## START

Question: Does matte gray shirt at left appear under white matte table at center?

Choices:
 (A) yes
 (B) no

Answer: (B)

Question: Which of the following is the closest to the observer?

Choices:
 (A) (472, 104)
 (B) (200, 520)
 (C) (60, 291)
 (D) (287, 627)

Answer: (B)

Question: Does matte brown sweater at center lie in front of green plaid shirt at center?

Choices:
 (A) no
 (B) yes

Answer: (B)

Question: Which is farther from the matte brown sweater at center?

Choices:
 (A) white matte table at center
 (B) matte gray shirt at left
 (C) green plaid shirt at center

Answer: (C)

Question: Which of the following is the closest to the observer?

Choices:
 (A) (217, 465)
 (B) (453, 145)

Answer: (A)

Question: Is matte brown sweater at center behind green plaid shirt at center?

## END

== Goal ==
Copy every row above word for word, keeping the original line breaks and spacing.

== Answer to the task ==
Question: Does matte gray shirt at left appear under white matte table at center?

Choices:
 (A) yes
 (B) no

Answer: (B)

Question: Which of the following is the closest to the observer?

Choices:
 (A) (472, 104)
 (B) (200, 520)
 (C) (60, 291)
 (D) (287, 627)

Answer: (B)

Question: Does matte brown sweater at center lie in front of green plaid shirt at center?

Choices:
 (A) no
 (B) yes

Answer: (B)

Question: Which is farther from the matte brown sweater at center?

Choices:
 (A) white matte table at center
 (B) matte gray shirt at left
 (C) green plaid shirt at center

Answer: (C)

Question: Which of the following is the closest to the observer?

Choices:
 (A) (217, 465)
 (B) (453, 145)

Answer: (A)

Question: Is matte brown sweater at center behind green plaid shirt at center?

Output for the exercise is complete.